%%

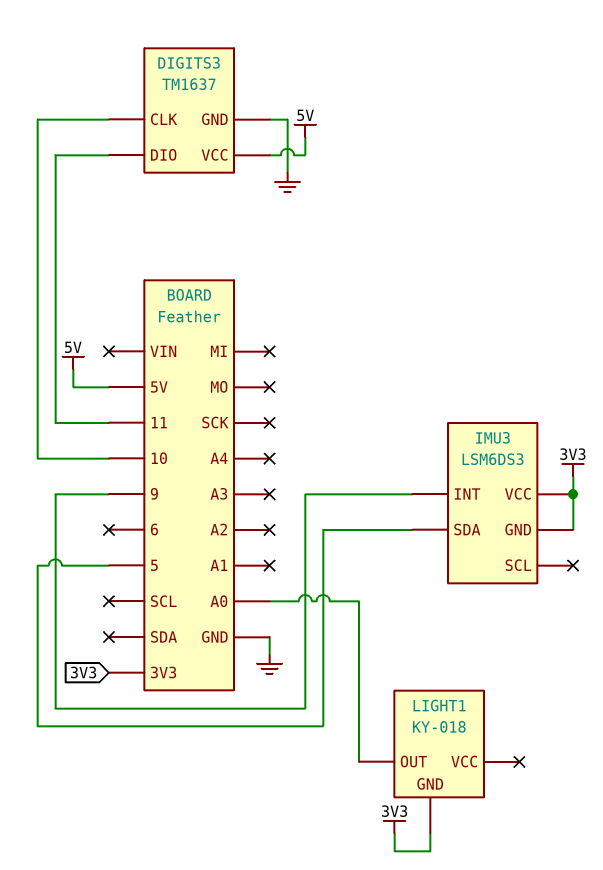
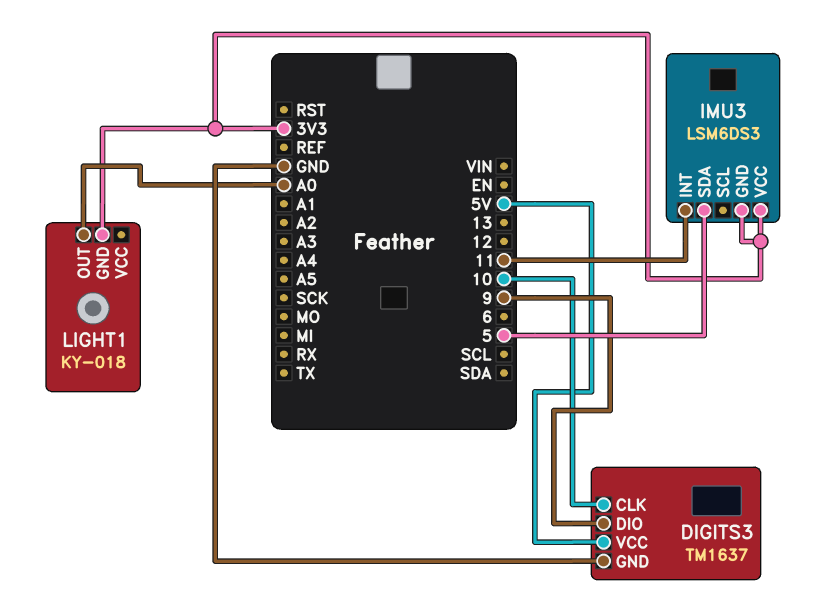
DIGITS3 pin DIO: 11 -> 9
IMU3 pin INT: 9 -> 11

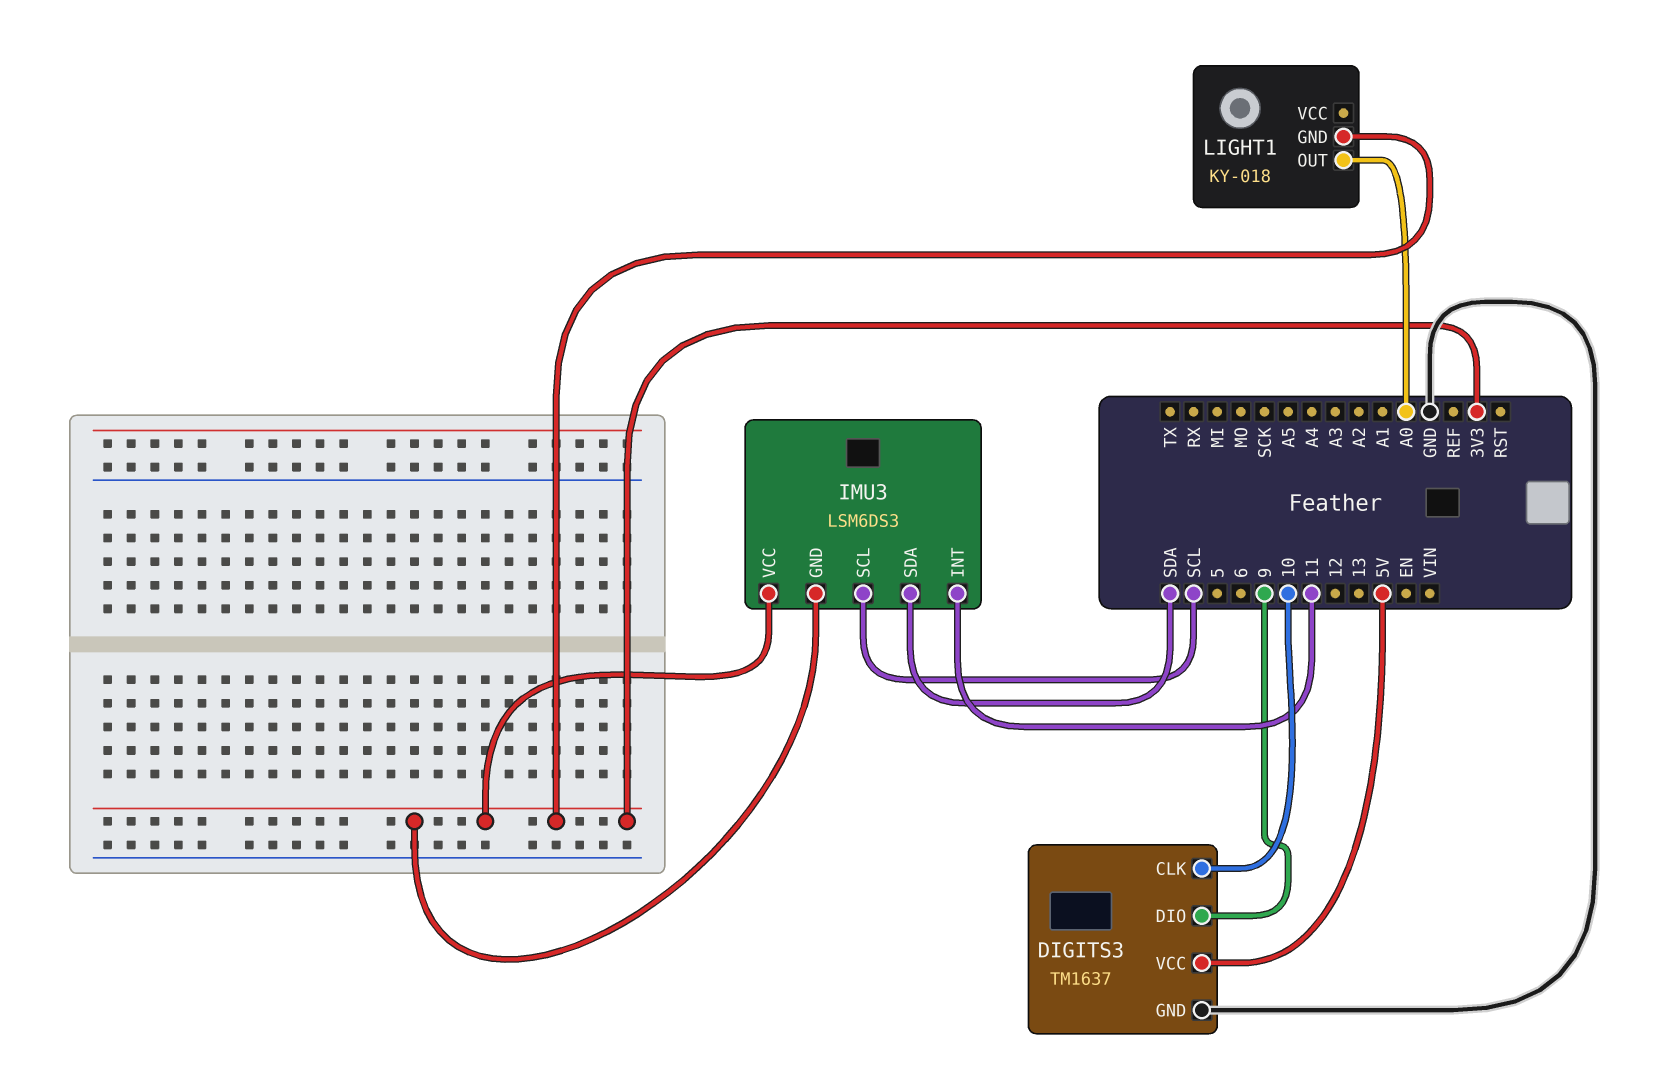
IMU3 pin SCL: none -> SCL
IMU3 pin SDA: 5 -> SDA

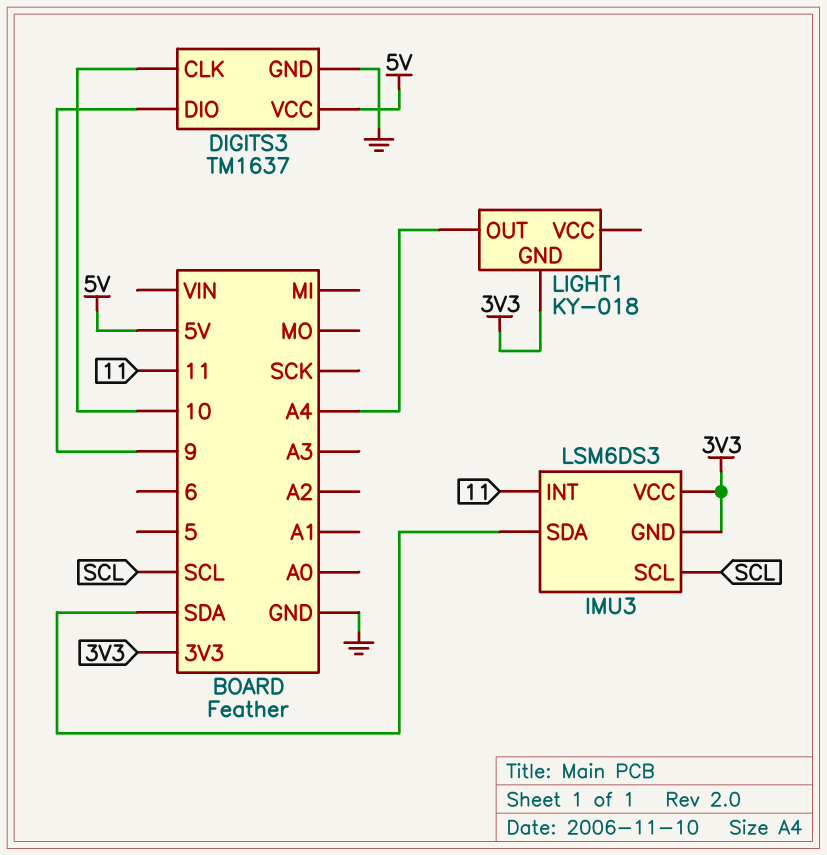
LIGHT1 pin OUT: A0 -> A4

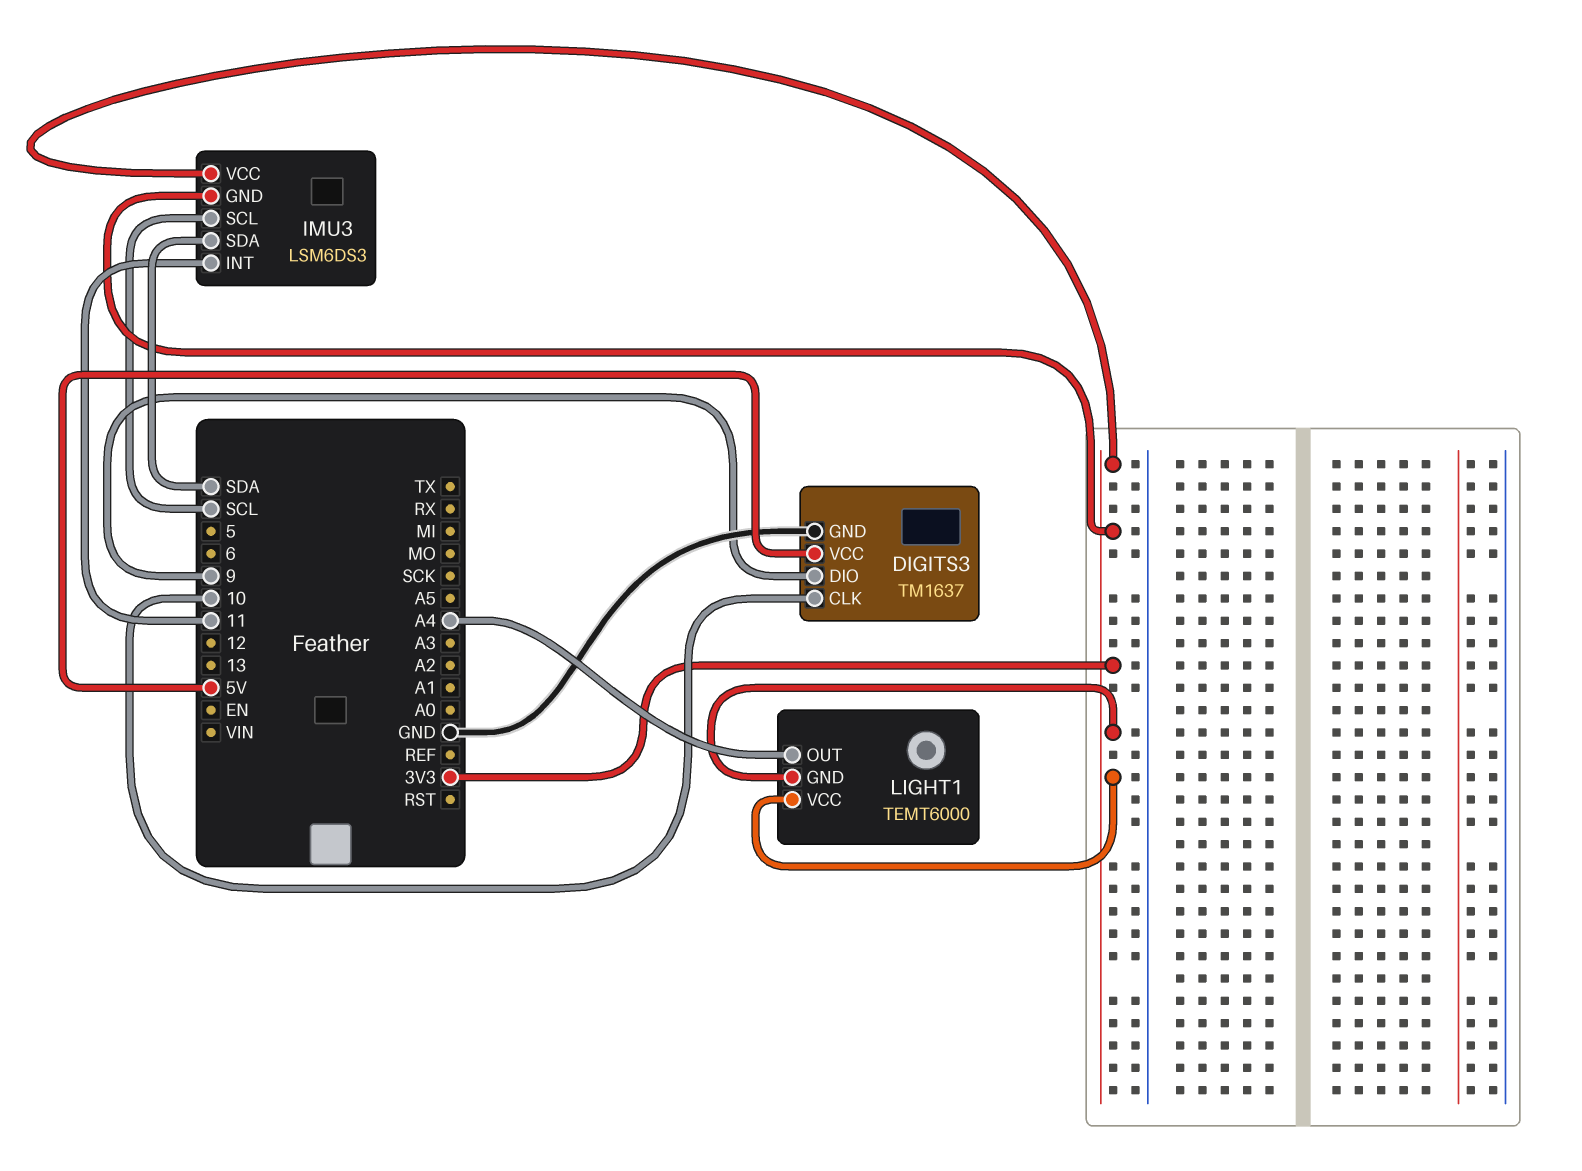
LIGHT1: KY-018 -> TEMT6000
LIGHT1 pin VCC: none -> 3V3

%%

→ Your objective
The string to find is "none"; copy every line of the listing that has it.

→ Result below
IMU3 pin SCL: none -> SCL
LIGHT1 pin VCC: none -> 3V3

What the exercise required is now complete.